Scene difference descriptions:
....................

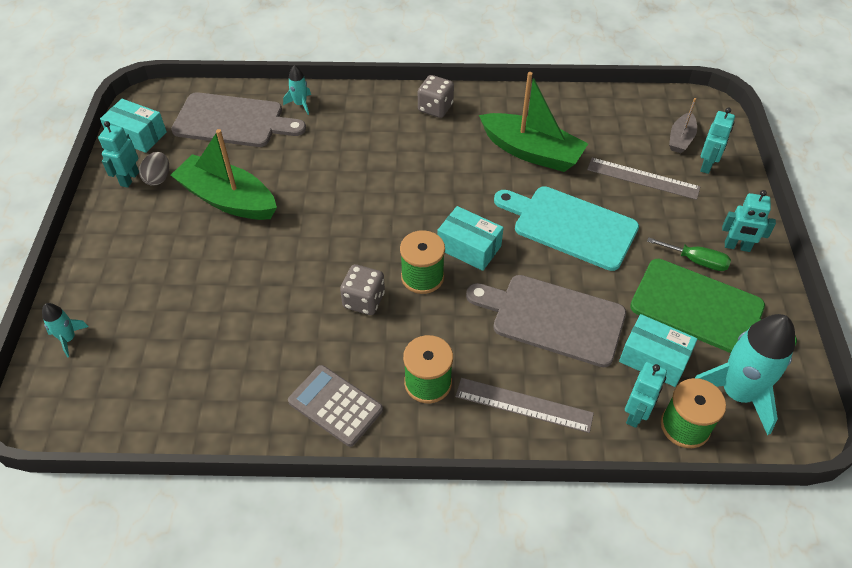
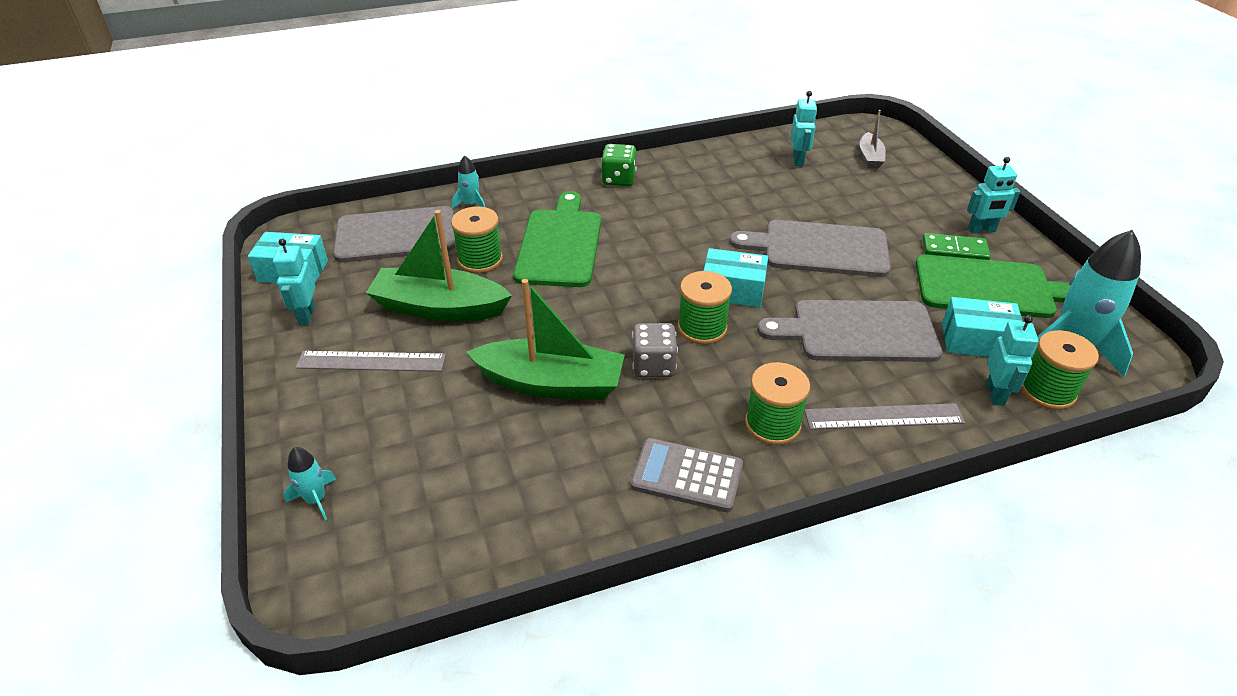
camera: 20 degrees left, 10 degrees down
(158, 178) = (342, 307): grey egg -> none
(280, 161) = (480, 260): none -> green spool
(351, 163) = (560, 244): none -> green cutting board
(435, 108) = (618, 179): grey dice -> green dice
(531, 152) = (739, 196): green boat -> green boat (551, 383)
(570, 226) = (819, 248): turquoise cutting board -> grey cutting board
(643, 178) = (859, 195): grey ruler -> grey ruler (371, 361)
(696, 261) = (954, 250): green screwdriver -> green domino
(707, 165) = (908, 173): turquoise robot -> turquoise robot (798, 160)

....................

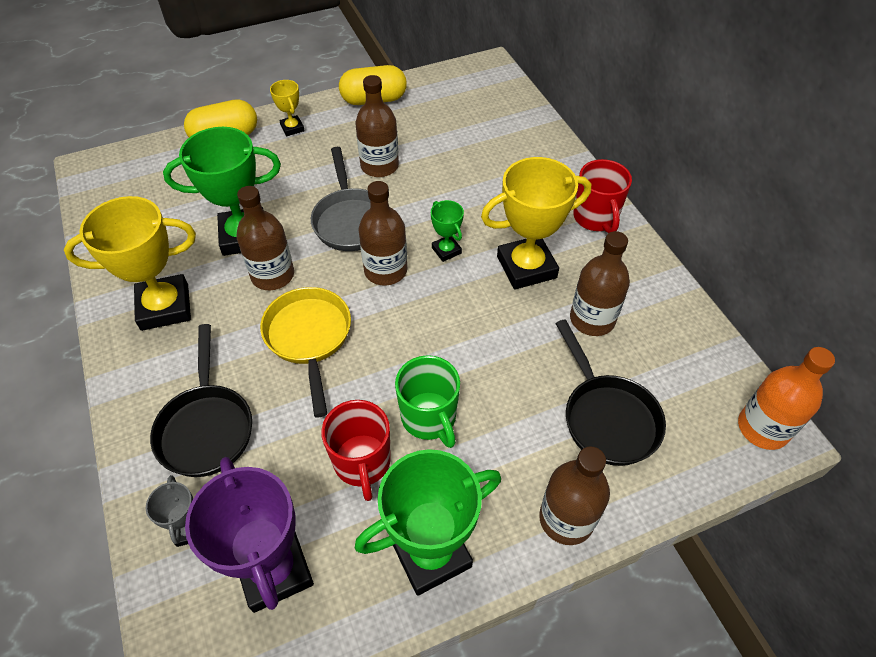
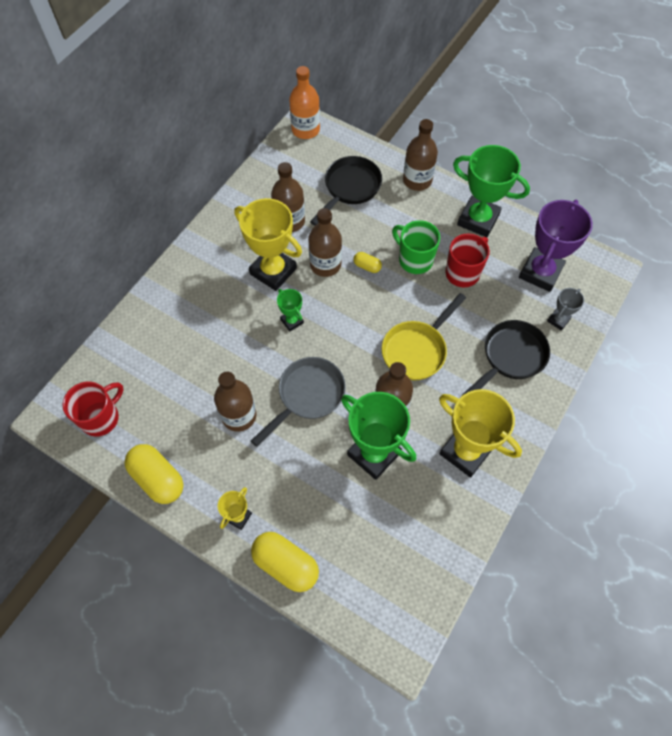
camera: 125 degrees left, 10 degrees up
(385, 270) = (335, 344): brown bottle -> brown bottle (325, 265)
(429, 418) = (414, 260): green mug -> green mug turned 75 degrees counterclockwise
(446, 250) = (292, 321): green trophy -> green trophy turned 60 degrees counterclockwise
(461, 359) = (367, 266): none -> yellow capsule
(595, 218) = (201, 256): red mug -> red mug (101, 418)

....................

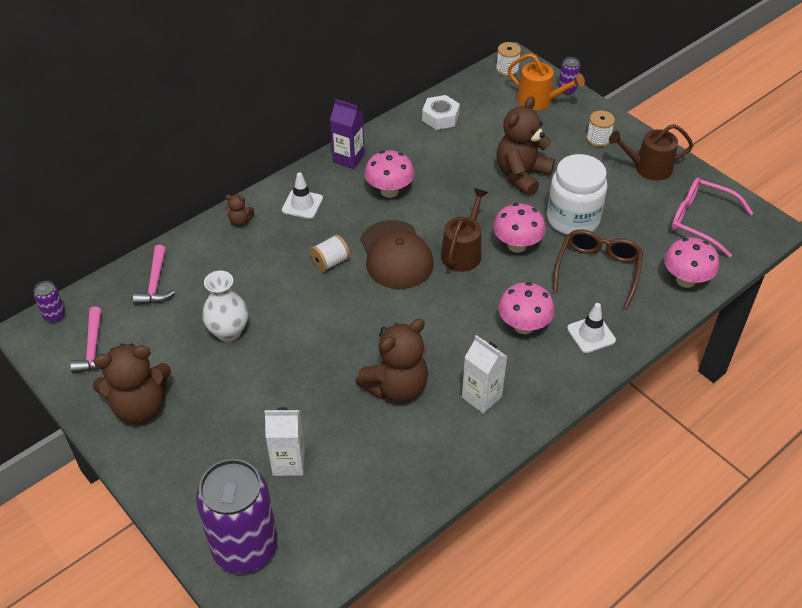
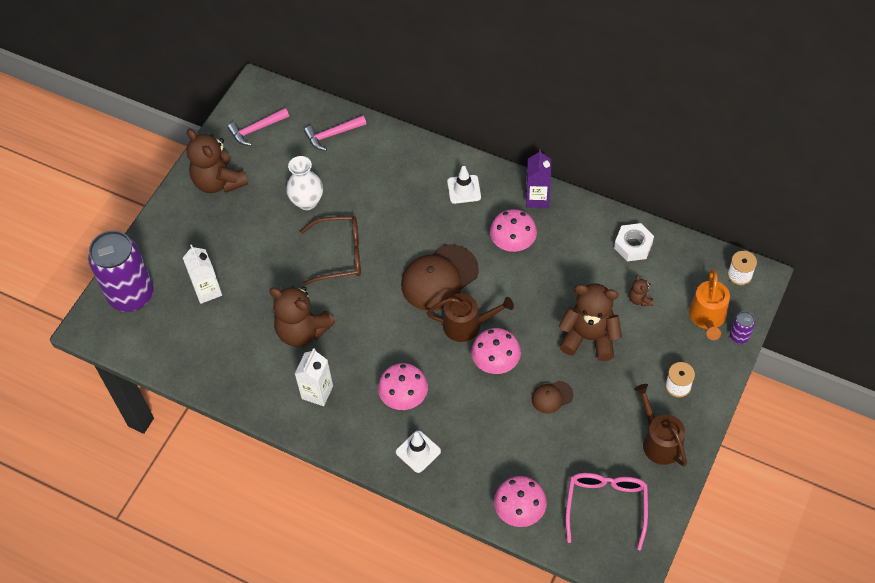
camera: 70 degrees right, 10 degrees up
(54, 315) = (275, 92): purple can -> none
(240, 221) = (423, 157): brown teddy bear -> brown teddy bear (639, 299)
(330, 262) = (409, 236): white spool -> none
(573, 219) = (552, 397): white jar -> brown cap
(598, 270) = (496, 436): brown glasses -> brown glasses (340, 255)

....................

→ **Task brief**: All that is wanted is a faithful reproduction of the line above with "(643, 178) = (859, 195): grey", the line with "(707, 165) = (908, 173): turquoise", and every line in between.

→ **Solution below**:
(643, 178) = (859, 195): grey ruler -> grey ruler (371, 361)
(696, 261) = (954, 250): green screwdriver -> green domino
(707, 165) = (908, 173): turquoise robot -> turquoise robot (798, 160)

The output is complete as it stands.